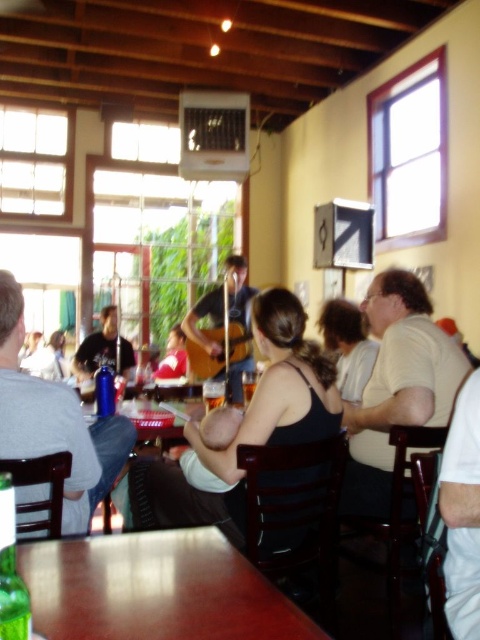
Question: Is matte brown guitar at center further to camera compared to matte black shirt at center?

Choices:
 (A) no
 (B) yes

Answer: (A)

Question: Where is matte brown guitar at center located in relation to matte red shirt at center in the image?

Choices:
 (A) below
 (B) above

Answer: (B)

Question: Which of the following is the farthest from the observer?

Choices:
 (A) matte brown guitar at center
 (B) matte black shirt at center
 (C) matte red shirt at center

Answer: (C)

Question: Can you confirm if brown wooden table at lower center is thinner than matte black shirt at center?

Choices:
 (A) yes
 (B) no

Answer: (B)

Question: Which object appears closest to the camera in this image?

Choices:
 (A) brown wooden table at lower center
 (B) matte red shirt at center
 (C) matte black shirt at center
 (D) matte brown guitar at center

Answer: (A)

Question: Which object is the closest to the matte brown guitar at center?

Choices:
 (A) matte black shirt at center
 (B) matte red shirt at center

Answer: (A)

__________

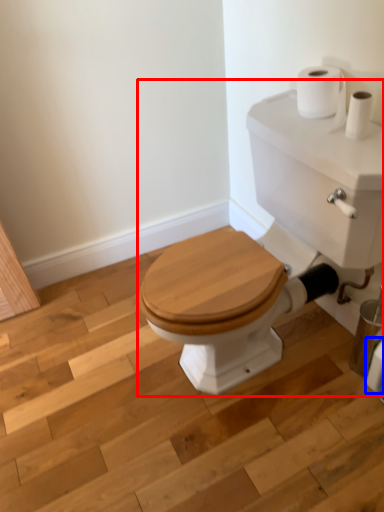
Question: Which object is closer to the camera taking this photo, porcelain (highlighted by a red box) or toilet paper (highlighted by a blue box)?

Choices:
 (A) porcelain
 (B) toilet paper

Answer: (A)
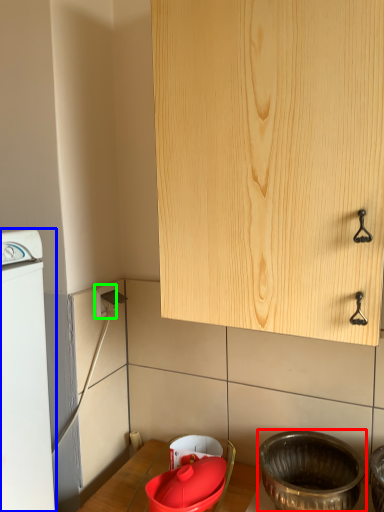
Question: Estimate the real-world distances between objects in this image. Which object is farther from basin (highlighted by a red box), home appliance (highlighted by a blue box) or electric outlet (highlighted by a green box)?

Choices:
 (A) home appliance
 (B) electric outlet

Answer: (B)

__________

*EXERCISE DETAILS*. Rewrite the part of the records that opens with the line containing "Answer: (C)" and closes with the line containing "Question: Which object is the", changing "brown wooden table" to "gray metal desk" and leaving everything else as it stands. Give back only those lines.

*THE OUTPUT*.
Answer: (C)

Question: Can you confirm if gray metal desk at lower center is thinner than matte black shirt at center?

Choices:
 (A) yes
 (B) no

Answer: (B)

Question: Which object appears closest to the camera in this image?

Choices:
 (A) gray metal desk at lower center
 (B) matte red shirt at center
 (C) matte black shirt at center
 (D) matte brown guitar at center

Answer: (A)

Question: Which object is the closest to the matte brown guitar at center?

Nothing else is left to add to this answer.